* _Action item_
Print out the entries from the line containing "(375, 162) = (286, 138): orange" through the last line, exactly, and print nothing else. Pictures are not copied.

--- Material to process Enclosed Below ---

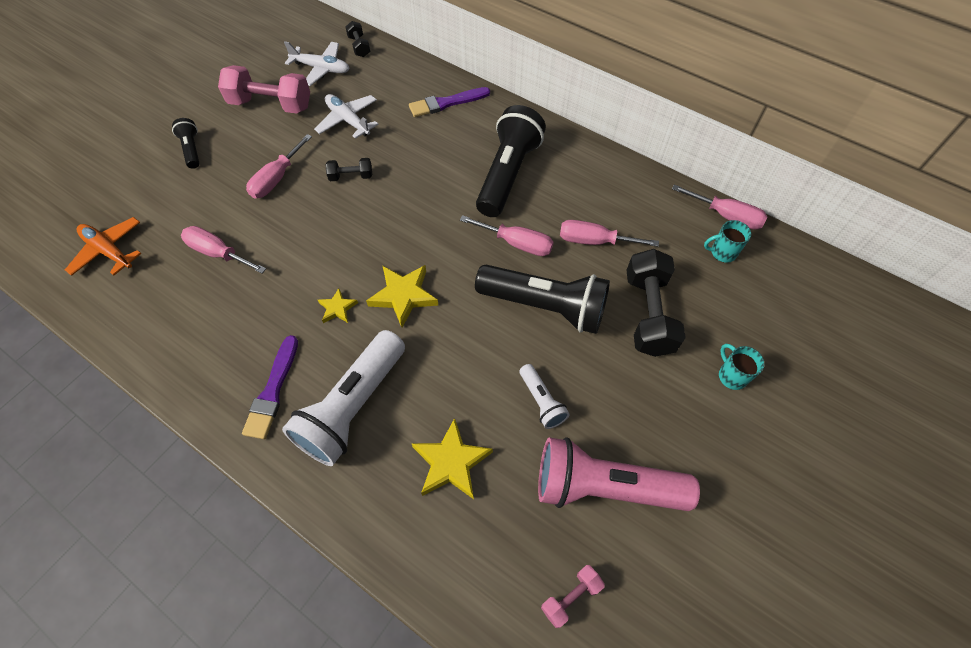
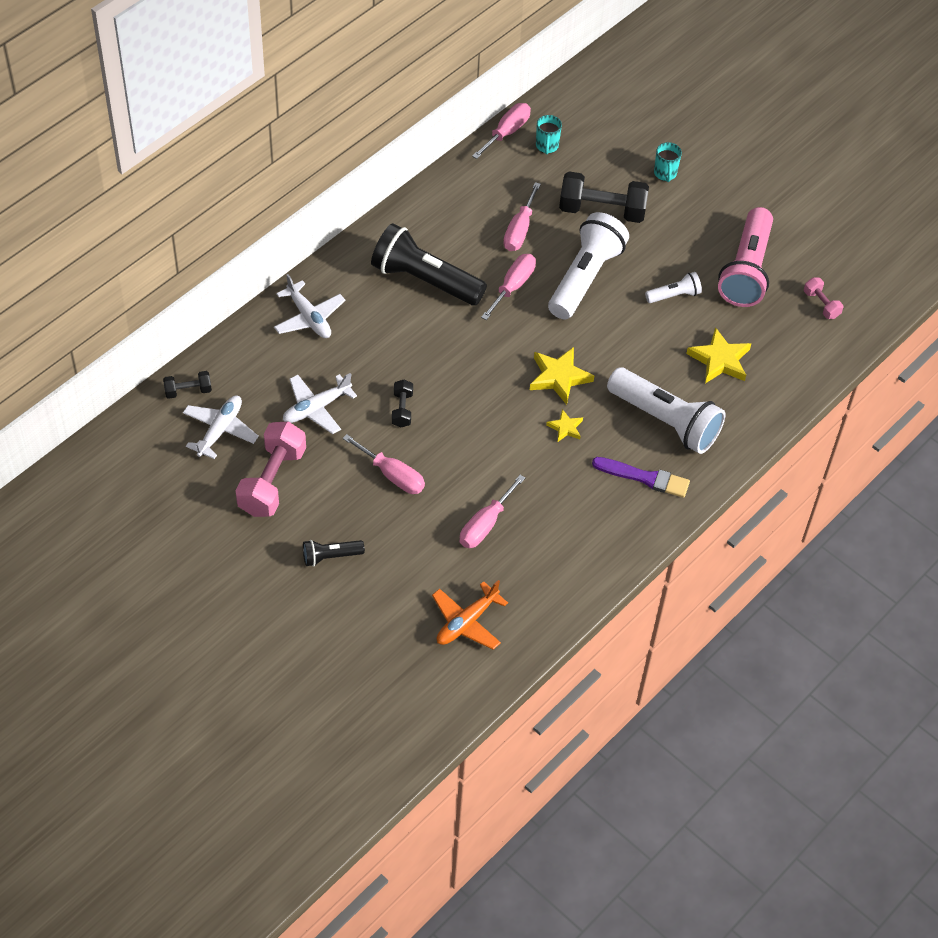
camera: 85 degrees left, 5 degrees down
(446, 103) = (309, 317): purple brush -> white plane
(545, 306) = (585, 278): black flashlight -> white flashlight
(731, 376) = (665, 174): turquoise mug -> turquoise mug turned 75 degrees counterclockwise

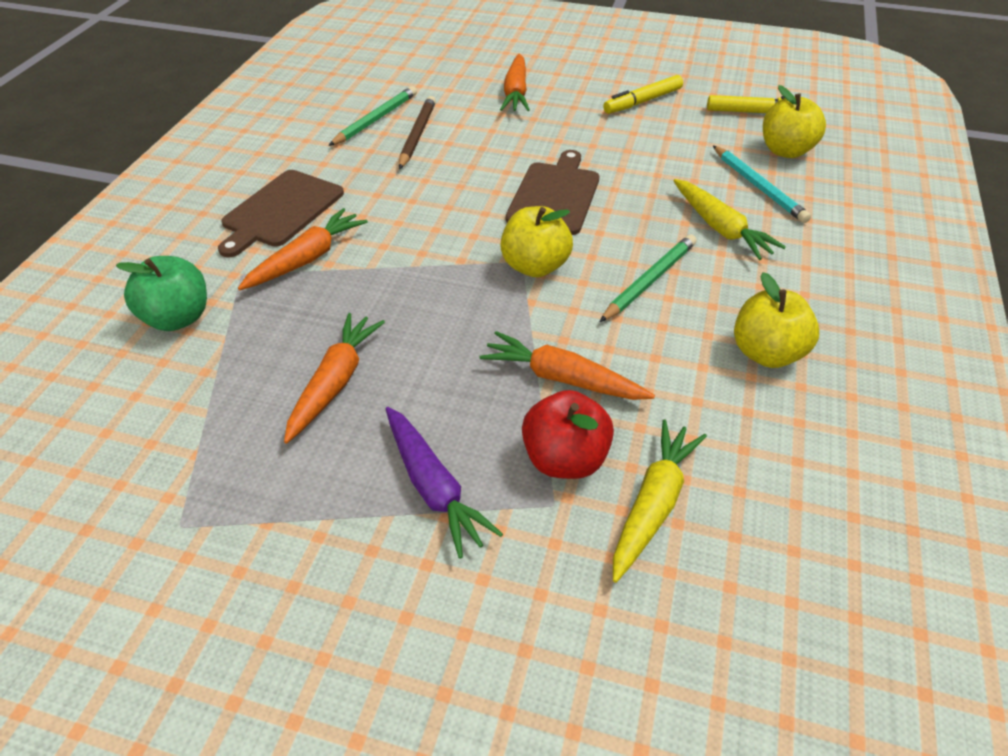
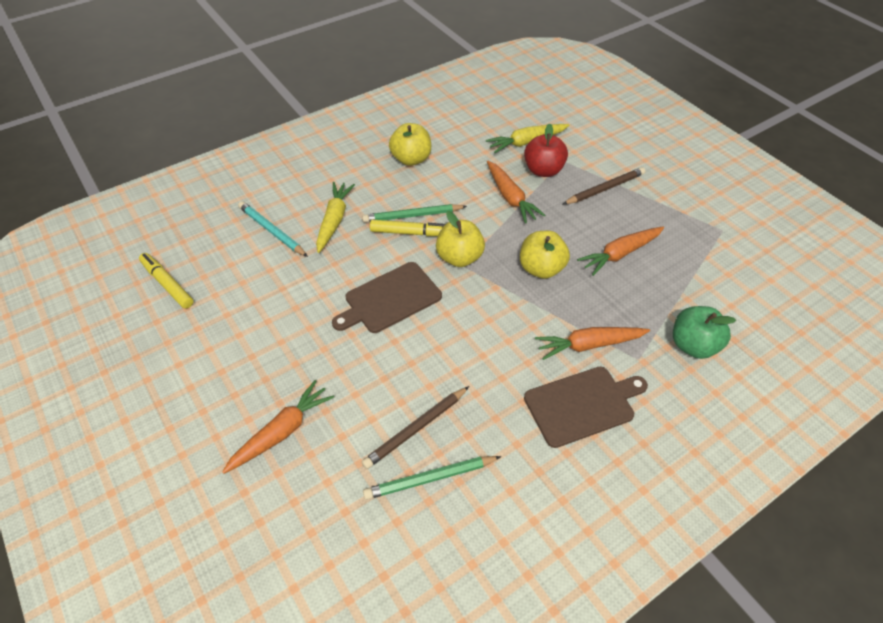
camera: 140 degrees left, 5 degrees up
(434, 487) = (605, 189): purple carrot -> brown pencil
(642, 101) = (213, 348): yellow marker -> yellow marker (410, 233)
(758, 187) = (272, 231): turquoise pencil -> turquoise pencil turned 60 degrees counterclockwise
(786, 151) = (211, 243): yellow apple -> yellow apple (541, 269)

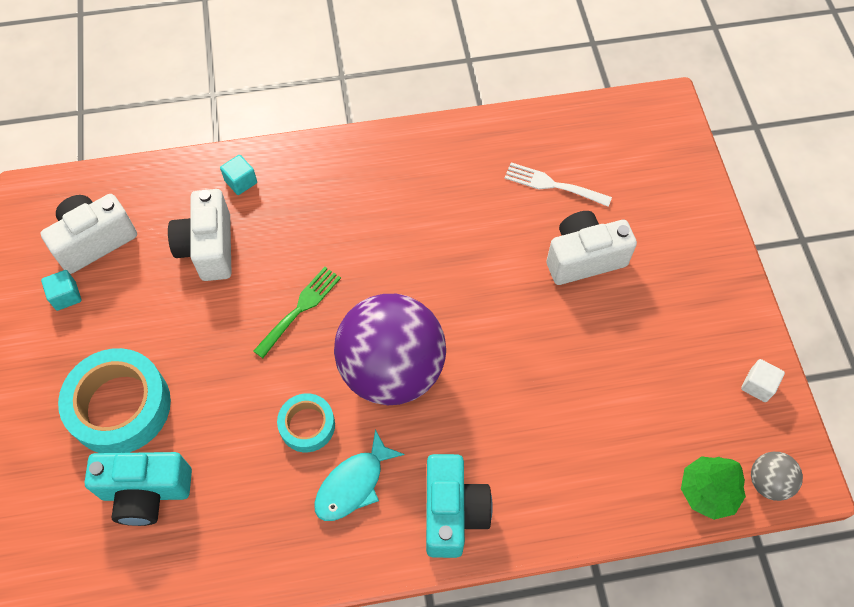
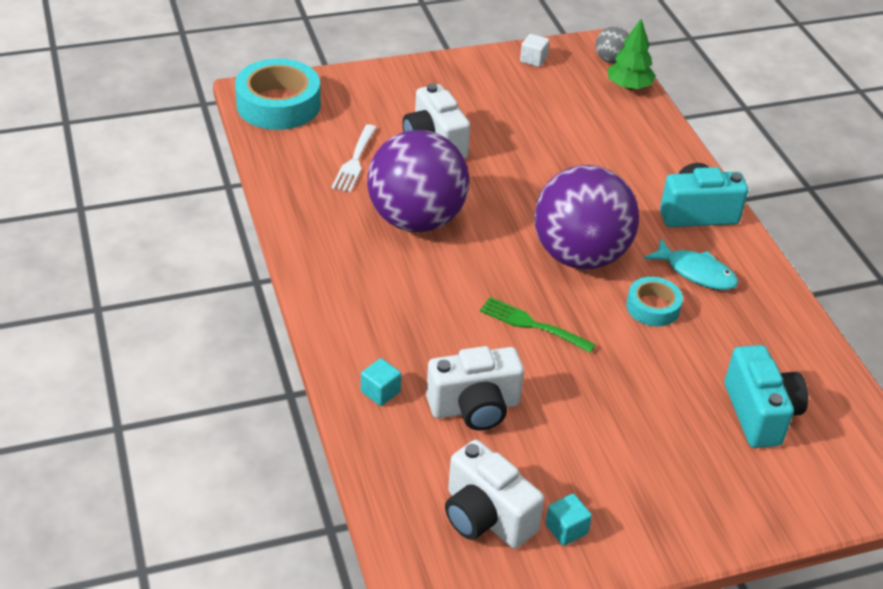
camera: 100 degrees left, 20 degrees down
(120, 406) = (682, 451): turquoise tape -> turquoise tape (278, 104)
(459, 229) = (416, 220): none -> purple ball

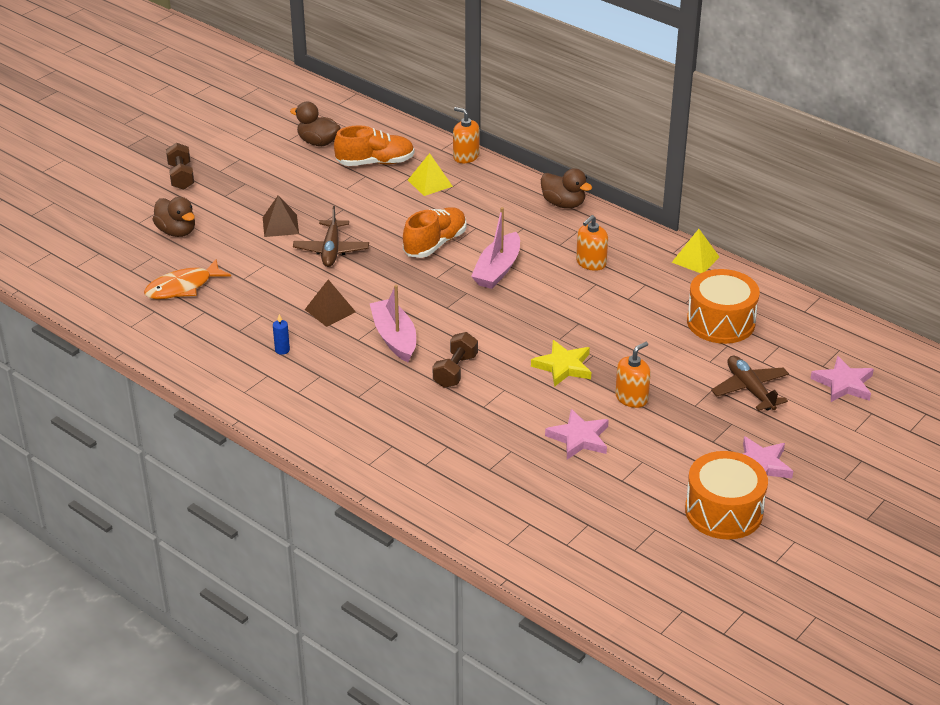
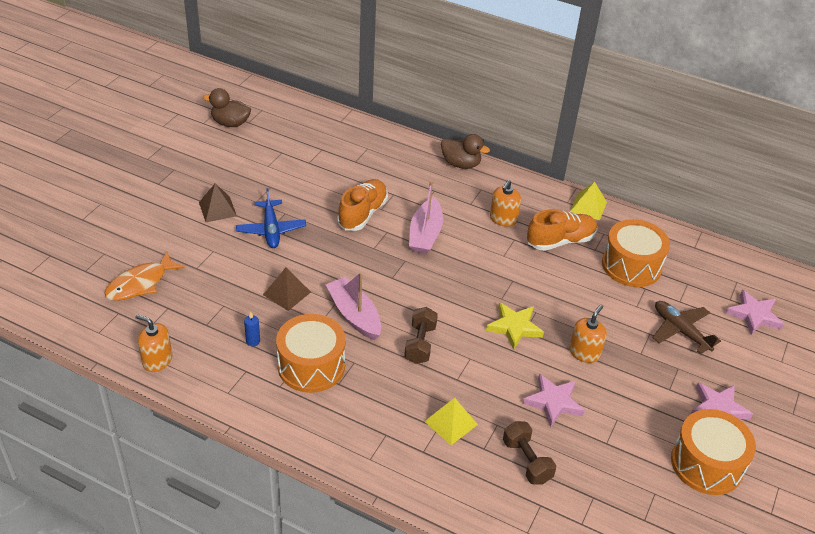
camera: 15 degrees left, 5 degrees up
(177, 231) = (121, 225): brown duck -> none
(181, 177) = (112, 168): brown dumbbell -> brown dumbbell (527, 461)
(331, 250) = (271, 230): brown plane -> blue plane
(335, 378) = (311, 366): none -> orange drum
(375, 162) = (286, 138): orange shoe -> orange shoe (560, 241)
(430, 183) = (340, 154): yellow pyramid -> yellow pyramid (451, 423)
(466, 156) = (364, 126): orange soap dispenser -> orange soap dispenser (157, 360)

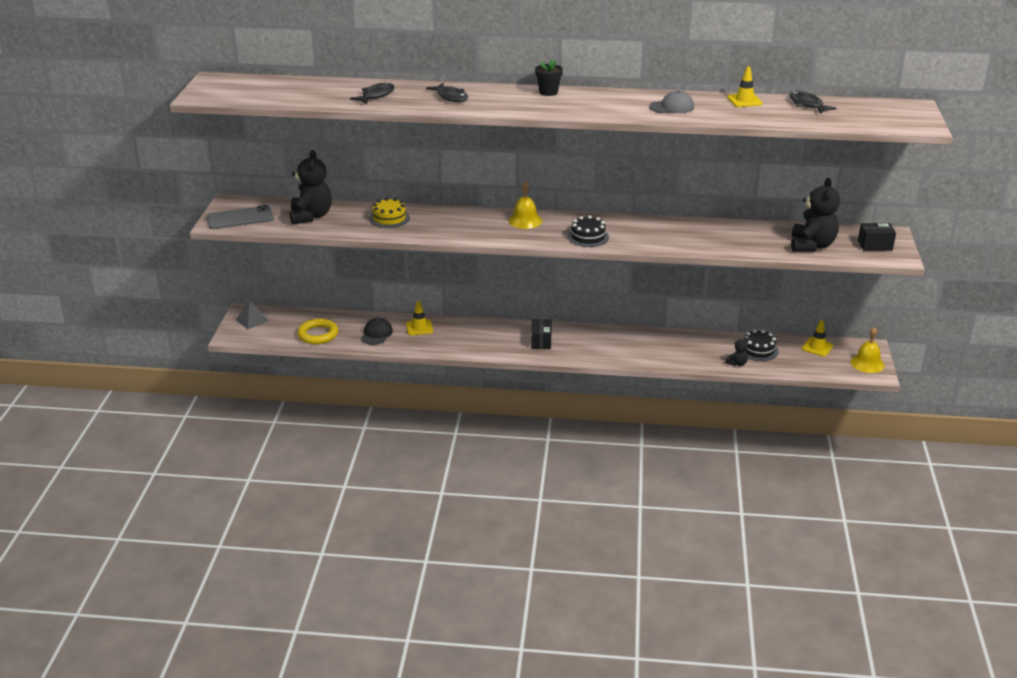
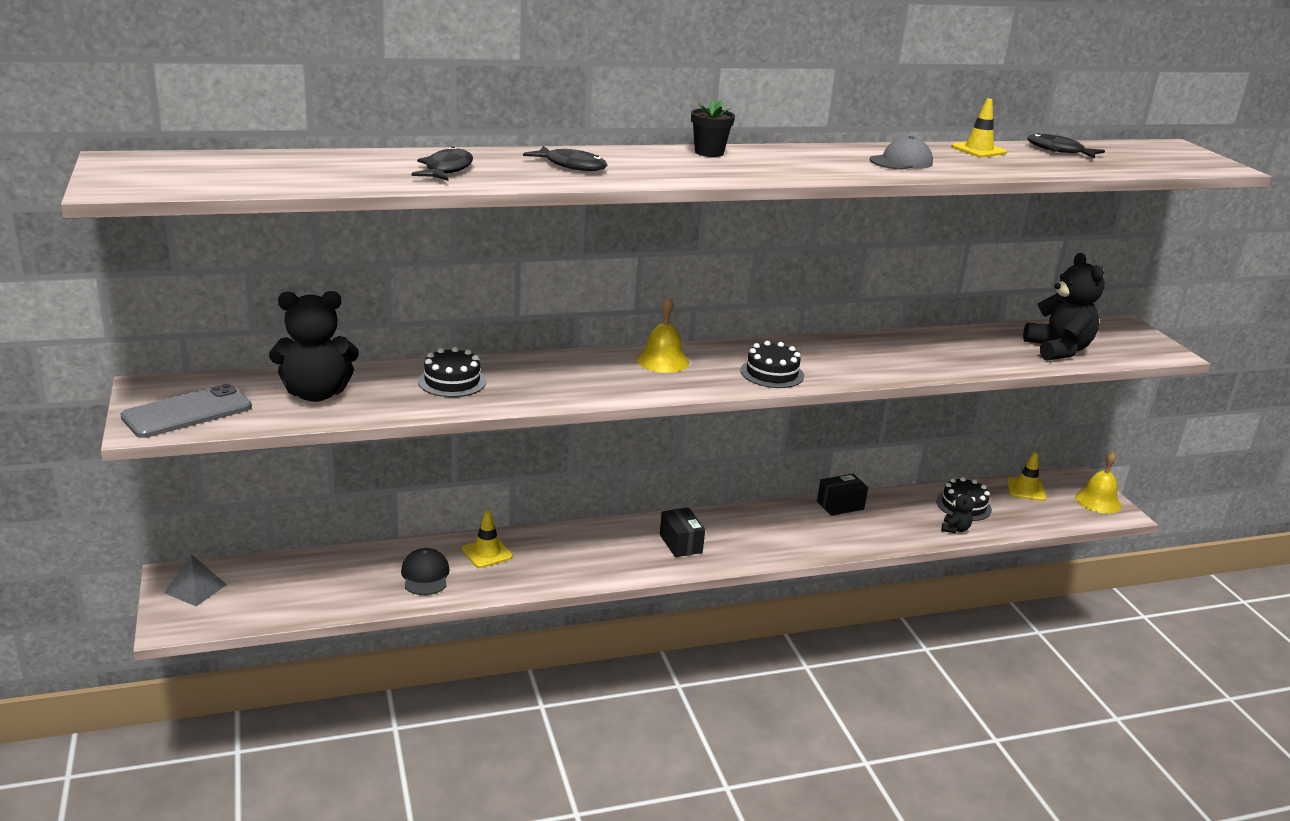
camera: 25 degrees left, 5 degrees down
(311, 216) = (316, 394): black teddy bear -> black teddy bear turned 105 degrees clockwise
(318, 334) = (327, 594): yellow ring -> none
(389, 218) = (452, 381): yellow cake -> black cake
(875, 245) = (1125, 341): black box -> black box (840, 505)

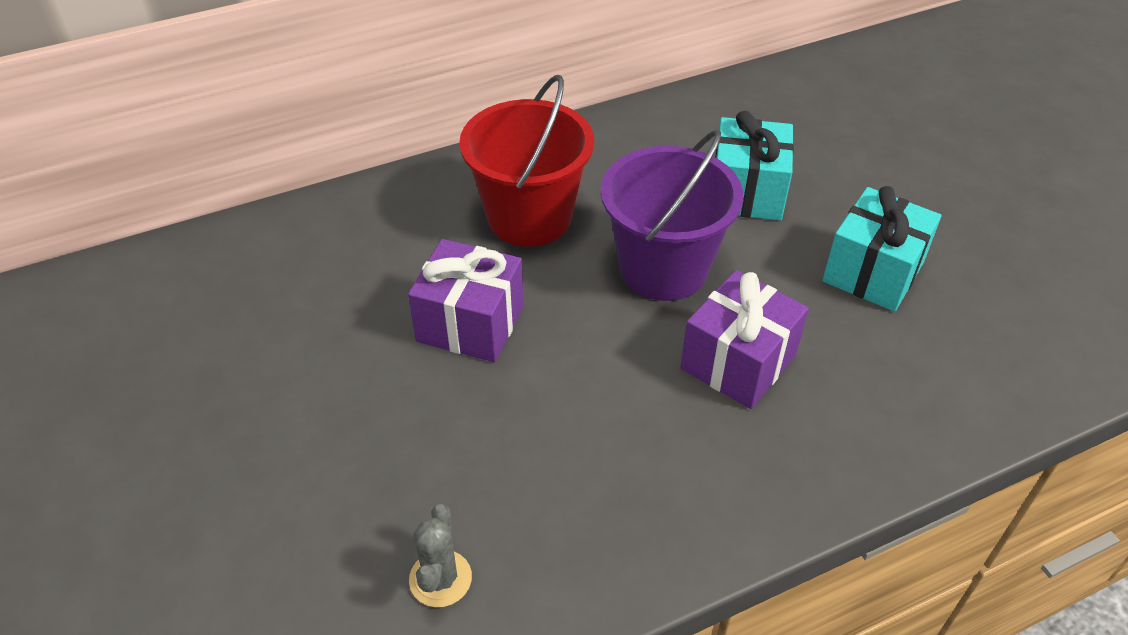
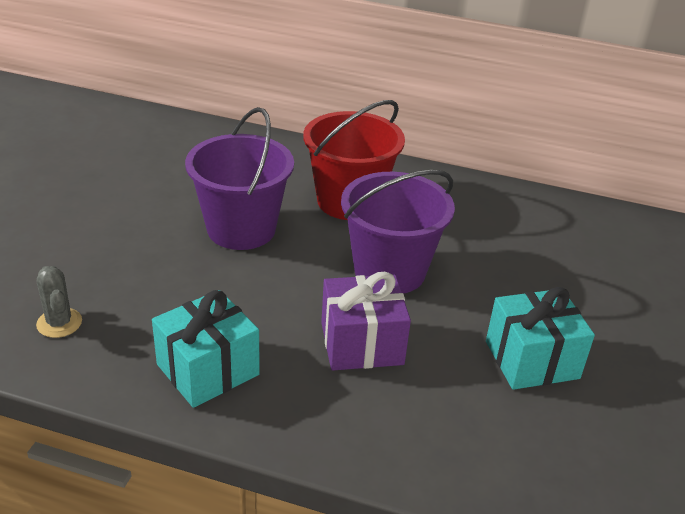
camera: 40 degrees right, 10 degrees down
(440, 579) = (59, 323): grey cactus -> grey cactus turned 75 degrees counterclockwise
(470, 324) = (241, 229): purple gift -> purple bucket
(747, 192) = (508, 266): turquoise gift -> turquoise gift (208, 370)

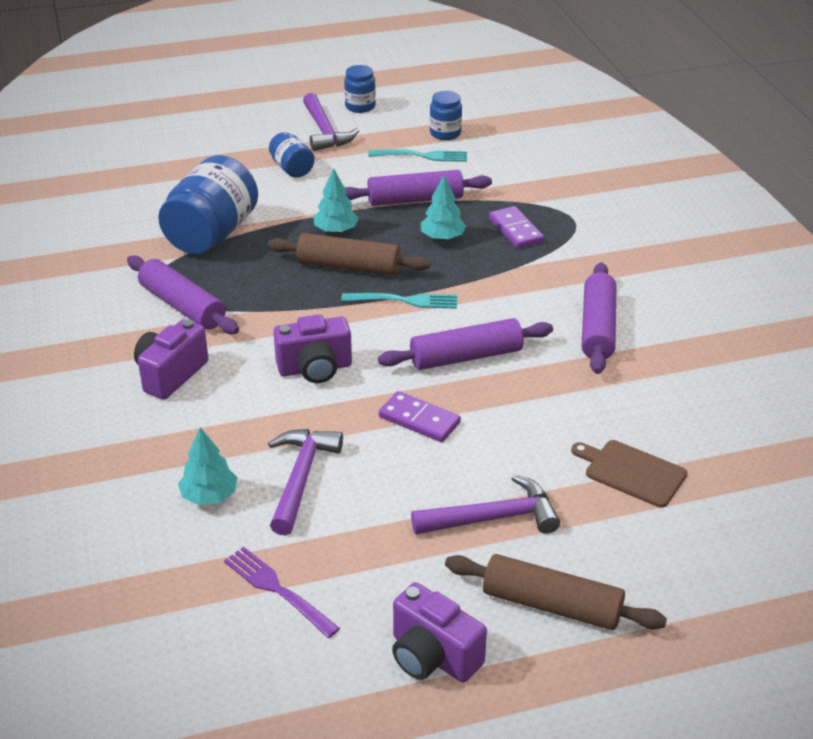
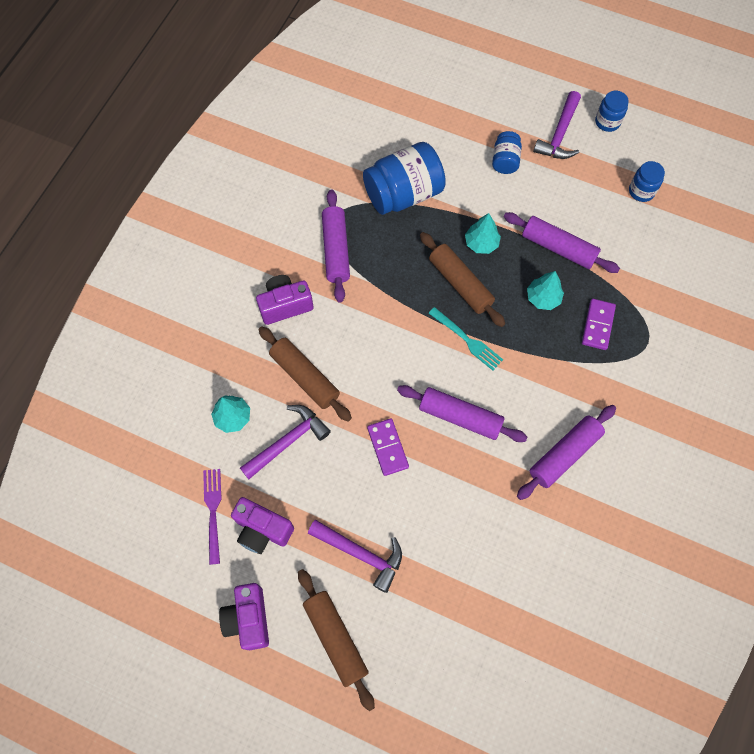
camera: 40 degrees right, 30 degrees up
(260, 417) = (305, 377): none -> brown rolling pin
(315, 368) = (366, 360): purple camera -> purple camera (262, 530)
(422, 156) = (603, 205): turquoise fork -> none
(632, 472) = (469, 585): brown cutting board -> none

--- End of Enclosed Material to process ---

* _Result of this exercise_
(375, 162) = (286, 138): orange shoe -> orange shoe (560, 241)
(430, 183) = (340, 154): yellow pyramid -> yellow pyramid (451, 423)
(466, 156) = (364, 126): orange soap dispenser -> orange soap dispenser (157, 360)

camera: 25 degrees left, 5 degrees down
(311, 216) = (316, 394): black teddy bear -> black teddy bear turned 105 degrees clockwise
(318, 334) = (327, 594): yellow ring -> none
(389, 218) = (452, 381): yellow cake -> black cake
(875, 245) = (1125, 341): black box -> black box (840, 505)

camera: 40 degrees right, 10 degrees down
(440, 579) = (59, 323): grey cactus -> grey cactus turned 75 degrees counterclockwise
(470, 324) = (241, 229): purple gift -> purple bucket
(747, 192) = (508, 266): turquoise gift -> turquoise gift (208, 370)

camera: 40 degrees right, 30 degrees up
(260, 417) = (305, 377): none -> brown rolling pin
(315, 368) = (366, 360): purple camera -> purple camera (262, 530)
(422, 156) = (603, 205): turquoise fork -> none
(632, 472) = (469, 585): brown cutting board -> none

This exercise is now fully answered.